Task instructions
Below are the records; print exactly the lines from the one with "purple star: rotated" through the last, both included, and leave the pictures out.

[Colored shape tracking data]
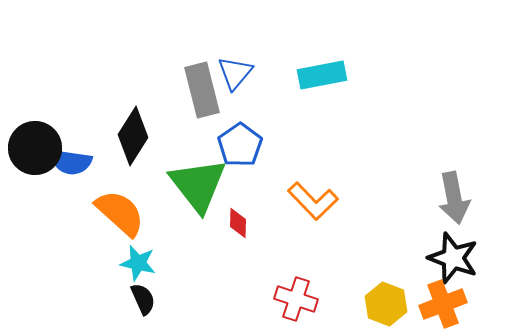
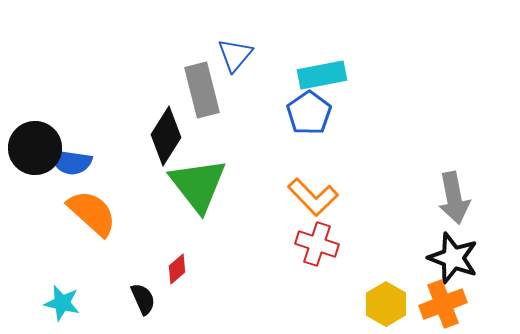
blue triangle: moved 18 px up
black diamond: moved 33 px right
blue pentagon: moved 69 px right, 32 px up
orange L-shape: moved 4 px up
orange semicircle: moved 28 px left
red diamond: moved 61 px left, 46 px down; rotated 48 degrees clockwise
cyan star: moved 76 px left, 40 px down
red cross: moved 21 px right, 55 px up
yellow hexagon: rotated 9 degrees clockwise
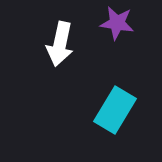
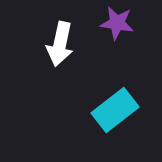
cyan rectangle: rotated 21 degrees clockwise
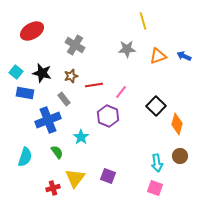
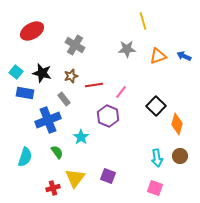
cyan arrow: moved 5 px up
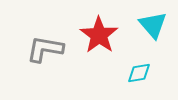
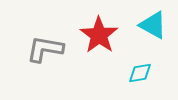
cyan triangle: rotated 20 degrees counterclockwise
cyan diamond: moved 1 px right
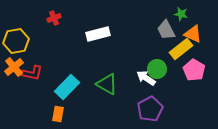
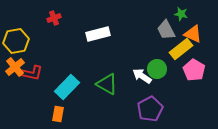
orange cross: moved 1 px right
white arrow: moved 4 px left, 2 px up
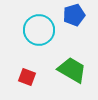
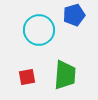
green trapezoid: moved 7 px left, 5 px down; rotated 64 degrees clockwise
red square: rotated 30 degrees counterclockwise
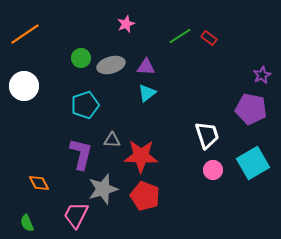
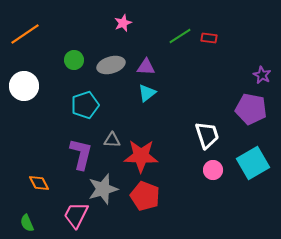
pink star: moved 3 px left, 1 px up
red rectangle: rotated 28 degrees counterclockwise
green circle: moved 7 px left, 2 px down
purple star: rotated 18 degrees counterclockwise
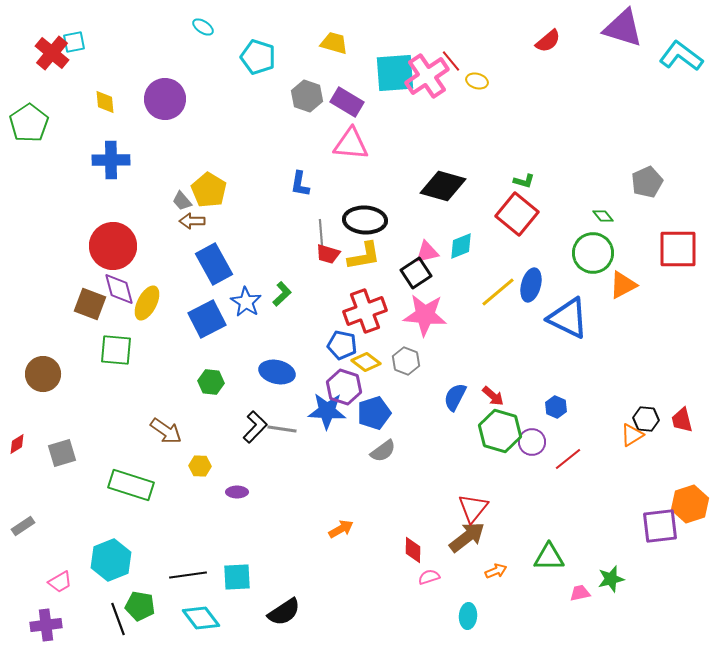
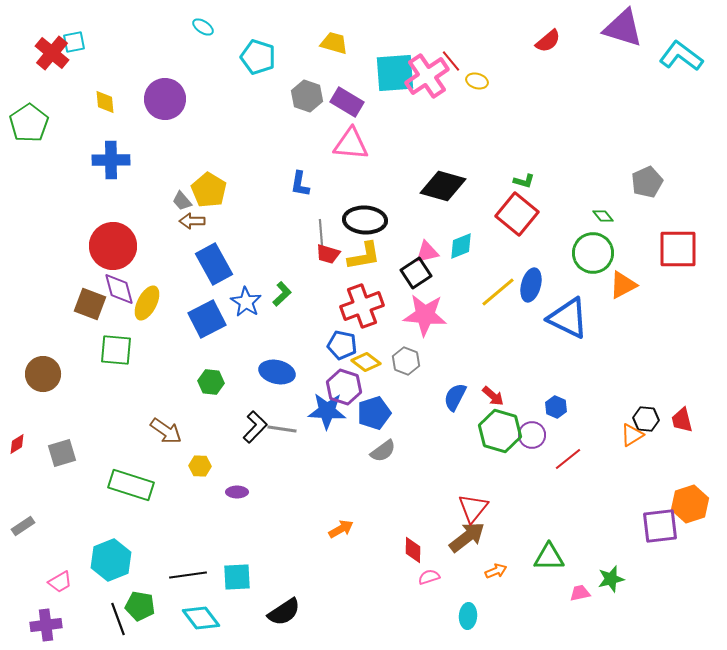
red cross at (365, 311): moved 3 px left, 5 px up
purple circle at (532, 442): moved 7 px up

Task result
purple star: rotated 18 degrees counterclockwise
red cross at (365, 311): moved 3 px left, 5 px up
purple circle at (532, 442): moved 7 px up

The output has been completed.